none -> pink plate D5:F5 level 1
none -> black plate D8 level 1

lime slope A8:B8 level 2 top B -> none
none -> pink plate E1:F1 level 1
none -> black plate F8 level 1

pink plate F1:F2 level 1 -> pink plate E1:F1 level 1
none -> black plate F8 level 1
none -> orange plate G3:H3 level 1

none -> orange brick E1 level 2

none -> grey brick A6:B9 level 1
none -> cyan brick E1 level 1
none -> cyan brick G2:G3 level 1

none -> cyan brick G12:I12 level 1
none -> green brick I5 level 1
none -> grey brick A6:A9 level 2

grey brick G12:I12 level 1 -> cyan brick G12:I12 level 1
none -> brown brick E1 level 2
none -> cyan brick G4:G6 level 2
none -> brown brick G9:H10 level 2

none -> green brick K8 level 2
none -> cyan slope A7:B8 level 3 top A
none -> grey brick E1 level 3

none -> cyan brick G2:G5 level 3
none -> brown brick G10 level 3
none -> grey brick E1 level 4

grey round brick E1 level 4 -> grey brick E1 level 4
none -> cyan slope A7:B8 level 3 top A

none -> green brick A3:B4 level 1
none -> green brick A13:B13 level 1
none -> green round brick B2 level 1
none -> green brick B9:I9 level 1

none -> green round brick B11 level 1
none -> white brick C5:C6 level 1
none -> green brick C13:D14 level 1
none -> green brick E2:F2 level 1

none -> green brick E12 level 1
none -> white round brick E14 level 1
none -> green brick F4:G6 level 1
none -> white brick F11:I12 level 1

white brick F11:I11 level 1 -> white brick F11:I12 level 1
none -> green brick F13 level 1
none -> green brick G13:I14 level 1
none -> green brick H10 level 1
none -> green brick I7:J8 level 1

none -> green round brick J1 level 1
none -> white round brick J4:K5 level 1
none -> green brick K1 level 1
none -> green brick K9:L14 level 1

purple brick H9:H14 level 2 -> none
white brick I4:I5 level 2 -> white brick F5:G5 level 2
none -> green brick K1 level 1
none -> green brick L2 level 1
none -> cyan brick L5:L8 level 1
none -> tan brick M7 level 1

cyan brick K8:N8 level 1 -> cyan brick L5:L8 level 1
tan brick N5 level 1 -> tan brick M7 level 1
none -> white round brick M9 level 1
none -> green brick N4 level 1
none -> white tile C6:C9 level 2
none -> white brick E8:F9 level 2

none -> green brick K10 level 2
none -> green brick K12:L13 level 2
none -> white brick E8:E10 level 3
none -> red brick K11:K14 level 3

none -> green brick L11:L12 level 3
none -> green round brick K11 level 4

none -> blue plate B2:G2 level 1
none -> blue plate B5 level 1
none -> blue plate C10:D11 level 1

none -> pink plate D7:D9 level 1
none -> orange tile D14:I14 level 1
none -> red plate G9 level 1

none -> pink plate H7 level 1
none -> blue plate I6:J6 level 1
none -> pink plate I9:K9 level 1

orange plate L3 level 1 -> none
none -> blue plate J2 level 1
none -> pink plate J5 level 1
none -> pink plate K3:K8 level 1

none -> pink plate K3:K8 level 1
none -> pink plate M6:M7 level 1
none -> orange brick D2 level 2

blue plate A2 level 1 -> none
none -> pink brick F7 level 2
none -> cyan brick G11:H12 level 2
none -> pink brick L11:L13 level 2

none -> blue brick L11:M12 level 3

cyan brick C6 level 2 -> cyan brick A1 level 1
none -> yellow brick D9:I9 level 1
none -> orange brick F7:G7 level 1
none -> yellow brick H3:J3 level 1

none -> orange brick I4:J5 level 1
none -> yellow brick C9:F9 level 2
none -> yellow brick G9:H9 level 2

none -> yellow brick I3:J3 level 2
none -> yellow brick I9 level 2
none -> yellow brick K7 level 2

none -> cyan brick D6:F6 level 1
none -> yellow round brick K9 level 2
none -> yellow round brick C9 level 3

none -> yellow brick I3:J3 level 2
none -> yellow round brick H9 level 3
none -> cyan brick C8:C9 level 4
┄┄┄┄┄┄
* _Task to complete_
Across the listing, how many lines contain the word "brown"? Give the number without further comment.

* _The completed task_
3